** DATA TO EXAMINE follows **

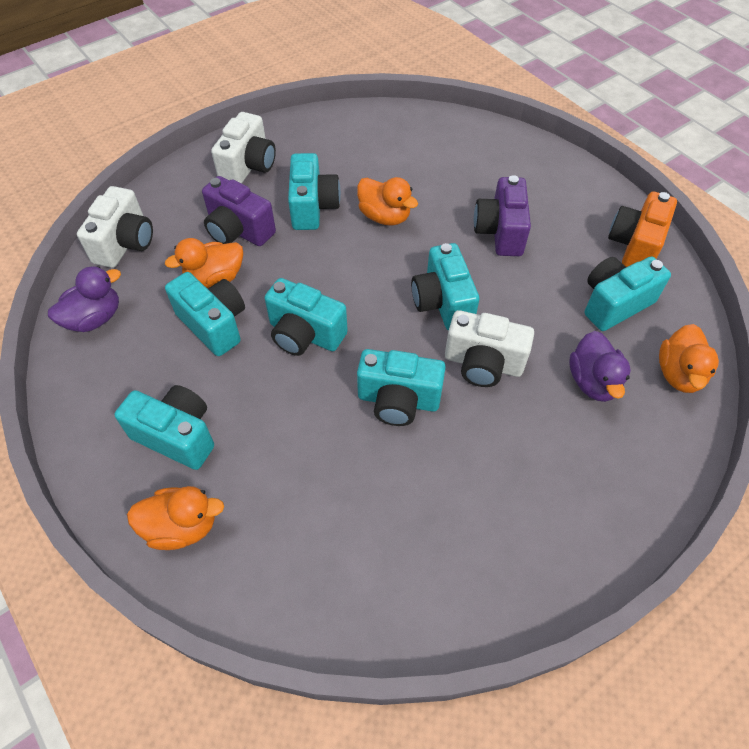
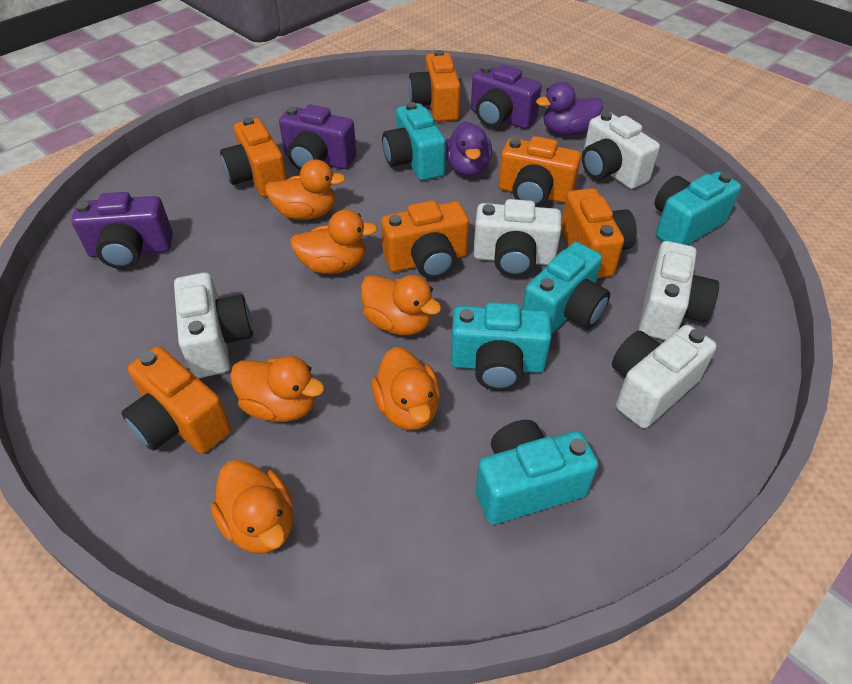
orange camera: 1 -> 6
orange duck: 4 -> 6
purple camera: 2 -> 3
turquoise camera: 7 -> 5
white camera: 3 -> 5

** End of DATA TO EXAMINE **

[ASSIGNED TASK] Which lines of the entries above contain the string "camera"? Copy each one.

[ANSWER BOX]
orange camera: 1 -> 6
purple camera: 2 -> 3
turquoise camera: 7 -> 5
white camera: 3 -> 5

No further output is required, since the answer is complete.